PROMPT: Your output should be the line with "swapped,mancuerna [turquesa],244 360,despertador" followed by every remaining line of the entries, reproduced exactly.

**** RECORDS FOR THIS EXERCISE ****

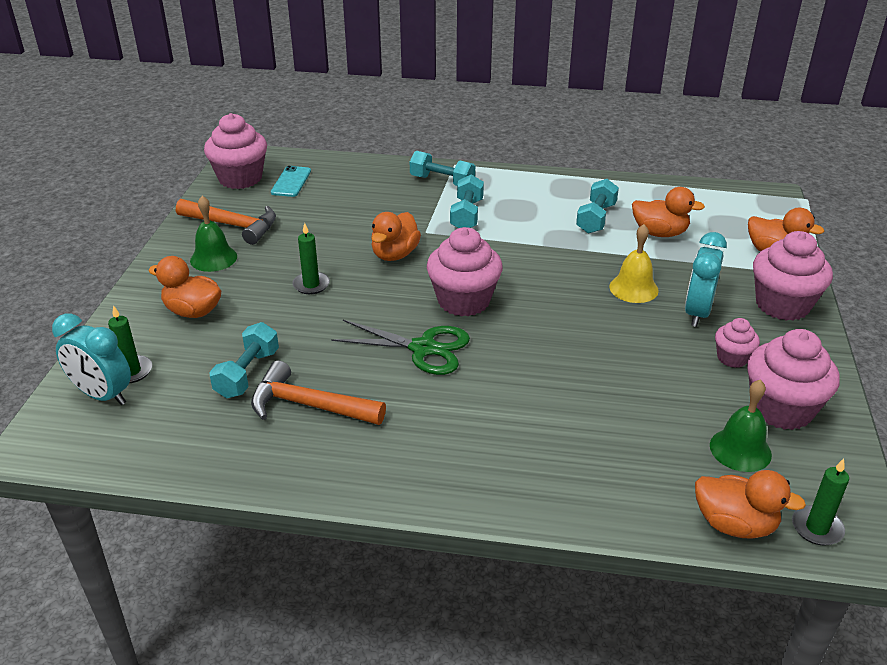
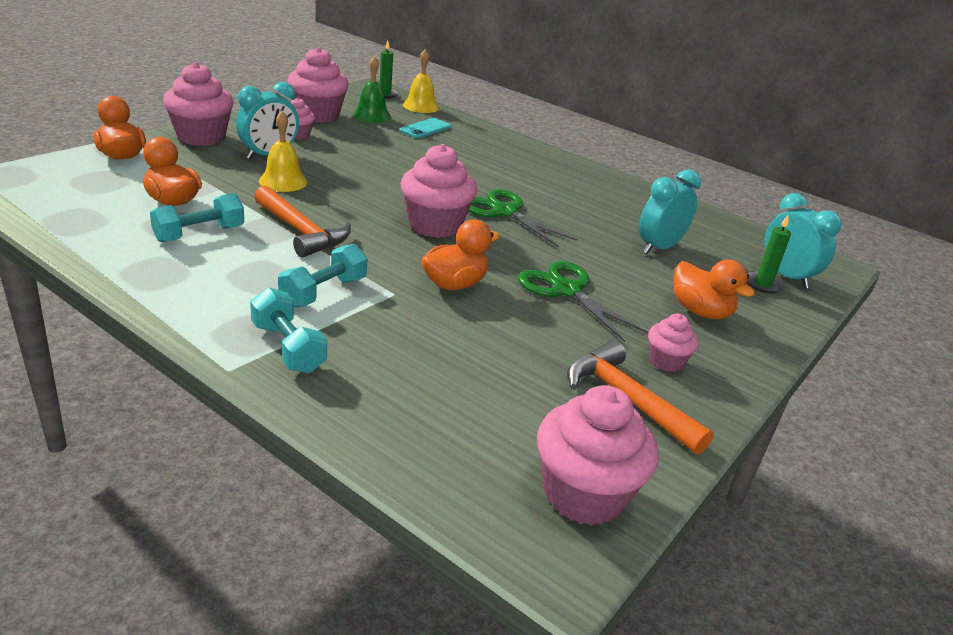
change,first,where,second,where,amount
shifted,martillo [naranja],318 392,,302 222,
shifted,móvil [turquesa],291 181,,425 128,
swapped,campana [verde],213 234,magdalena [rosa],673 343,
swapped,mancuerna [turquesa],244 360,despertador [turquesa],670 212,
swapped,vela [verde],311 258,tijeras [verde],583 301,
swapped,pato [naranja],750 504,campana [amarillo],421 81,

****

WRITTEN SOLUTION:
swapped,mancuerna [turquesa],244 360,despertador [turquesa],670 212,
swapped,vela [verde],311 258,tijeras [verde],583 301,
swapped,pato [naranja],750 504,campana [amarillo],421 81,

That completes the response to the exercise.